- [Task directions]:
Check each line of the entries below for the string "round" and state how many lines have it, with no other text.

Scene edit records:

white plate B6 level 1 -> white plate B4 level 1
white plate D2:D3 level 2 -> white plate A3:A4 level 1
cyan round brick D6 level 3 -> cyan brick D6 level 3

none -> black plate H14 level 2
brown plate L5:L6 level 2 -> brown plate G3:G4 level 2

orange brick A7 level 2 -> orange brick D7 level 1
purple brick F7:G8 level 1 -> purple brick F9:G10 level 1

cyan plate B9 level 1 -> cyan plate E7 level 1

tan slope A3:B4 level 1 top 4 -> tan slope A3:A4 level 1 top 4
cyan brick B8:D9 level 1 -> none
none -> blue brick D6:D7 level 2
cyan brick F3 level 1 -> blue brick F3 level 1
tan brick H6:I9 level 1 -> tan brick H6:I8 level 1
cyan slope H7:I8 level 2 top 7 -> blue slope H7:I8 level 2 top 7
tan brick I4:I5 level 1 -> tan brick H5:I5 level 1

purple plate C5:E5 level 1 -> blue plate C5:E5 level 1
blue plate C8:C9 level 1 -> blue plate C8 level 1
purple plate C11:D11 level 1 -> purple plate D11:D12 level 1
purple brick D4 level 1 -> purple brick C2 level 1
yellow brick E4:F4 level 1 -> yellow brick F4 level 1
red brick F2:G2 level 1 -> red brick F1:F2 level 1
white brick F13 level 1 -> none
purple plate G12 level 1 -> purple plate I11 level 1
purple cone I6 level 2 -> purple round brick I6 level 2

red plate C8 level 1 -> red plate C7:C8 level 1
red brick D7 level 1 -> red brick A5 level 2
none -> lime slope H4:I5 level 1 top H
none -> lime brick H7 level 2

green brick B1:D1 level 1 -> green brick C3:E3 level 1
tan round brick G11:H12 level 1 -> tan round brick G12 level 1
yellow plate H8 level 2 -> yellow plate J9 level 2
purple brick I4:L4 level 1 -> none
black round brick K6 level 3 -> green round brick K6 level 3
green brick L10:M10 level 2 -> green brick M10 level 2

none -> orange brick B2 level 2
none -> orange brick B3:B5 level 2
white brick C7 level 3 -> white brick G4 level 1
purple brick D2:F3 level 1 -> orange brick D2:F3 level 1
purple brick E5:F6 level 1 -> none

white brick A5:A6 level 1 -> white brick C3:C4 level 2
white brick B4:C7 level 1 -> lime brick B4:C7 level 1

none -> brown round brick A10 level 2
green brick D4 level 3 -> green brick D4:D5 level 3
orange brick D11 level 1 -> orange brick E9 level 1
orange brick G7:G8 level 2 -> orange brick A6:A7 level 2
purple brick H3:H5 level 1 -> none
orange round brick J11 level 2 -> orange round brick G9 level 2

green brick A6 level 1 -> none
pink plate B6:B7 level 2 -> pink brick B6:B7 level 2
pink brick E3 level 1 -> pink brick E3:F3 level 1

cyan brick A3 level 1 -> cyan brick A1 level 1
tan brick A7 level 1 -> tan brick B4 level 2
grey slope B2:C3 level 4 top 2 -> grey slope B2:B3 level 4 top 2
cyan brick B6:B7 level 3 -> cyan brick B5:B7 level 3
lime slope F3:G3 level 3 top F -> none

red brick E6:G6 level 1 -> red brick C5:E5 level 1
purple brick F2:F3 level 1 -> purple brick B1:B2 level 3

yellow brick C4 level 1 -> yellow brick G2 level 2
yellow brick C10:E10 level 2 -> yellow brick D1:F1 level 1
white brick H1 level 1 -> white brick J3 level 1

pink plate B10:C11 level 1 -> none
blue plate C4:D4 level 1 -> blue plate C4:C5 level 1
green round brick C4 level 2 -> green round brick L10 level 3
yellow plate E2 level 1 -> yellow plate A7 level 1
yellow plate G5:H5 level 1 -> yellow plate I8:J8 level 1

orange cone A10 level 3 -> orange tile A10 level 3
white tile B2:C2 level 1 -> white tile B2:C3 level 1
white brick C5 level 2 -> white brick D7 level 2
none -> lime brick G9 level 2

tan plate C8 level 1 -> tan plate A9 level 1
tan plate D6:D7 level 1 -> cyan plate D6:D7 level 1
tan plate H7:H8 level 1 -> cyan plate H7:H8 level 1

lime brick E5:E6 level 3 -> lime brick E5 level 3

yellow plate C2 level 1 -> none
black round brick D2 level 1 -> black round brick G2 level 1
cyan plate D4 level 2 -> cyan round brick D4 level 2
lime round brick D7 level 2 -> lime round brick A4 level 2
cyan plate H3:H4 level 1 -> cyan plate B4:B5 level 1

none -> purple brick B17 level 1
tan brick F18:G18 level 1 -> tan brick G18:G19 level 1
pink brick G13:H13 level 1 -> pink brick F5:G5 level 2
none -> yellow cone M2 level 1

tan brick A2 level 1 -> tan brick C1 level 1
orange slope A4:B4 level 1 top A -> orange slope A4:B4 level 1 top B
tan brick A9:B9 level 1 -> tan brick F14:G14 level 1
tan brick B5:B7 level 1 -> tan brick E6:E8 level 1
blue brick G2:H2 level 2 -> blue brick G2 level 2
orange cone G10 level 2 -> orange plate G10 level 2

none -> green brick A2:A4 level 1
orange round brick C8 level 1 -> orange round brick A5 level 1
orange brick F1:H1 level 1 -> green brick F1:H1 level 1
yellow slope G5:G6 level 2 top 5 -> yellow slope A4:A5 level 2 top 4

- [Solution for this task]:
11